Given instruction:
Report every line in the records below that contains the string "grace", reproducing each such line in full. Treat uppercase and lowercase letters as distinct when matching.

-- Start Source records --

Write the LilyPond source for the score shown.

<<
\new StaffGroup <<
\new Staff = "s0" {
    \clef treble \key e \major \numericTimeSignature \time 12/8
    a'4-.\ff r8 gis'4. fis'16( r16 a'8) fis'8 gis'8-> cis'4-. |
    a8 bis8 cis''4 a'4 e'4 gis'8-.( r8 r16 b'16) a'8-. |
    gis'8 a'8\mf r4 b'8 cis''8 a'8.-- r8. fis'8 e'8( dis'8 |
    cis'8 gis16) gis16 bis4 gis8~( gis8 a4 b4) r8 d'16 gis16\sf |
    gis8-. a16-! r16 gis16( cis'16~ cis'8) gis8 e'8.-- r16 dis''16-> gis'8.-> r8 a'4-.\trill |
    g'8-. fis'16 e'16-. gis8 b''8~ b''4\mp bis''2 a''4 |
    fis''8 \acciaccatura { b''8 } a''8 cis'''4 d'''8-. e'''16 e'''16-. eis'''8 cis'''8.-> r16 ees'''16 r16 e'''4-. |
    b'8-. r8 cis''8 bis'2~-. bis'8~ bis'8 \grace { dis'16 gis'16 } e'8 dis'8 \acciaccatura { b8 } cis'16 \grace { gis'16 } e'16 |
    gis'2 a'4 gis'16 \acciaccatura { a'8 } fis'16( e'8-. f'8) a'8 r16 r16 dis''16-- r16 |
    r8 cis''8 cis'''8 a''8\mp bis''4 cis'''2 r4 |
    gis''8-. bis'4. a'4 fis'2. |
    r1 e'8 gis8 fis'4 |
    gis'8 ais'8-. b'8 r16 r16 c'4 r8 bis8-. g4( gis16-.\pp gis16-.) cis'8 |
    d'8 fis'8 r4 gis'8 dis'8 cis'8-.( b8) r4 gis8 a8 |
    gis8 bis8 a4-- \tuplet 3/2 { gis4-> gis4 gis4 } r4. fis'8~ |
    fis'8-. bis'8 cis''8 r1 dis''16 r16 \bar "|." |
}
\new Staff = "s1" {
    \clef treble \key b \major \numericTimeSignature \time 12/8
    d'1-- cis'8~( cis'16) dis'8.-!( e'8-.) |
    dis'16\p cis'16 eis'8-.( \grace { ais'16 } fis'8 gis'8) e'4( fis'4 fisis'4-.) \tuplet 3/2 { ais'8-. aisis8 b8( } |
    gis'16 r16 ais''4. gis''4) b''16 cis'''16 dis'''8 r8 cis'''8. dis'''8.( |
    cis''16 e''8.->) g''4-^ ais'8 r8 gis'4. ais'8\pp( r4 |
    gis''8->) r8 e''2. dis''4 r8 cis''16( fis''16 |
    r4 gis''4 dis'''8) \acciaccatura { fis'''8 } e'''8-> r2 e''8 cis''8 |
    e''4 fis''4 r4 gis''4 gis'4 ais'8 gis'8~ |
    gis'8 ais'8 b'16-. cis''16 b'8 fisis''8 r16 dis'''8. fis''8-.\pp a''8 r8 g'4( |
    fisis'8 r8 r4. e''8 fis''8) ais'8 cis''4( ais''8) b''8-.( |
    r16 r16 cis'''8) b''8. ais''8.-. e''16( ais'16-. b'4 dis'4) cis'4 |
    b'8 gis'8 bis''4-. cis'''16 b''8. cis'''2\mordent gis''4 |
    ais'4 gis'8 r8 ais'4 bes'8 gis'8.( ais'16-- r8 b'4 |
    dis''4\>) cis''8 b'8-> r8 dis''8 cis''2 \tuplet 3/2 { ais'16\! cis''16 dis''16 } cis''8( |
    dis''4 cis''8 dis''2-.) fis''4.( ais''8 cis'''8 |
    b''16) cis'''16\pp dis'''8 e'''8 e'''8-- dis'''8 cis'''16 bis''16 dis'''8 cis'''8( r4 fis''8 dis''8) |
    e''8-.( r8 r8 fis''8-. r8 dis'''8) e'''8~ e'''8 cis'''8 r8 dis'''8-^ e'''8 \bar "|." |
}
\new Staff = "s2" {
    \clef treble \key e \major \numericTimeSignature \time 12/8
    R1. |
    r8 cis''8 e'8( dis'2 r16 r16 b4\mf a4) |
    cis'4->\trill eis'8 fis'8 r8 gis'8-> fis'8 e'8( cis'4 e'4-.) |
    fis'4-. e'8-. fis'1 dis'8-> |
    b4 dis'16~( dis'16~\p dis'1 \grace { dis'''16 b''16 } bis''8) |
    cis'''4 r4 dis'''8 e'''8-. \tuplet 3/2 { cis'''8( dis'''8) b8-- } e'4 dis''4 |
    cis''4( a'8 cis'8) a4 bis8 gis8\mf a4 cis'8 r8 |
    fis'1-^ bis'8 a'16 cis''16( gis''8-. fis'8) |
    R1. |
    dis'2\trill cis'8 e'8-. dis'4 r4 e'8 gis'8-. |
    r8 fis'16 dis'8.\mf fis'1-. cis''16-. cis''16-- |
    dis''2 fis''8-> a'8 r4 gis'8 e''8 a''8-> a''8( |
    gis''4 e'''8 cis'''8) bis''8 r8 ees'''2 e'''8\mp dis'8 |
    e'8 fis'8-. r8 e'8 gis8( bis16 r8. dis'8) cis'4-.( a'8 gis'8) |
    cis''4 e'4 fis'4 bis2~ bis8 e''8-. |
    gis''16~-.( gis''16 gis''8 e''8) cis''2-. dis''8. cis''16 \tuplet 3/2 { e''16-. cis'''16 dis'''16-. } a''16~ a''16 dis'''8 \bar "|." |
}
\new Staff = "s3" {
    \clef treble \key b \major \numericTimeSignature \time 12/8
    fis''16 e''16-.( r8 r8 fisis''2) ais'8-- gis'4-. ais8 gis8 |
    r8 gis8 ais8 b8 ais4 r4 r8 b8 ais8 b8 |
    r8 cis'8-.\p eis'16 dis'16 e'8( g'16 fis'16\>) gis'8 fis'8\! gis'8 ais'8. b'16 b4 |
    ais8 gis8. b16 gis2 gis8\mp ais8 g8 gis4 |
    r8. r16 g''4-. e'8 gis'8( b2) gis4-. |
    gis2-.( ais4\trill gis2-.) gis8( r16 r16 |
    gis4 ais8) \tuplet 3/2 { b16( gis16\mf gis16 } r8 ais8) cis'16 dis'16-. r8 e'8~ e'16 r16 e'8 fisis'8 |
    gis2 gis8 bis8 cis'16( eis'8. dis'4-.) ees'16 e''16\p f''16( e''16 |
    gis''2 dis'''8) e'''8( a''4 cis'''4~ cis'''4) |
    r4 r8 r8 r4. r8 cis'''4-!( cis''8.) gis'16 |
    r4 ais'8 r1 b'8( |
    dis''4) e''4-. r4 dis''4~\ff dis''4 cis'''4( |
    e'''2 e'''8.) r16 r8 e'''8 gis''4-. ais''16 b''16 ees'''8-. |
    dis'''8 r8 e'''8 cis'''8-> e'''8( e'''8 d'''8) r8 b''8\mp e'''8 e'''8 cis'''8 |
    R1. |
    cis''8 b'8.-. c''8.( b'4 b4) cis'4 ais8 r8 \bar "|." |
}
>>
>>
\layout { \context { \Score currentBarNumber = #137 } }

-- End Source records --

Full answer:
    b'8-. r8 cis''8 bis'2~-. bis'8~ bis'8 \grace { dis'16 gis'16 } e'8 dis'8 \acciaccatura { b8 } cis'16 \grace { gis'16 } e'16 |
    dis'16\p cis'16 eis'8-.( \grace { ais'16 } fis'8 gis'8) e'4( fis'4 fisis'4-.) \tuplet 3/2 { ais'8-. aisis8 b8( } |
    b4 dis'16~( dis'16~\p dis'1 \grace { dis'''16 b''16 } bis''8) |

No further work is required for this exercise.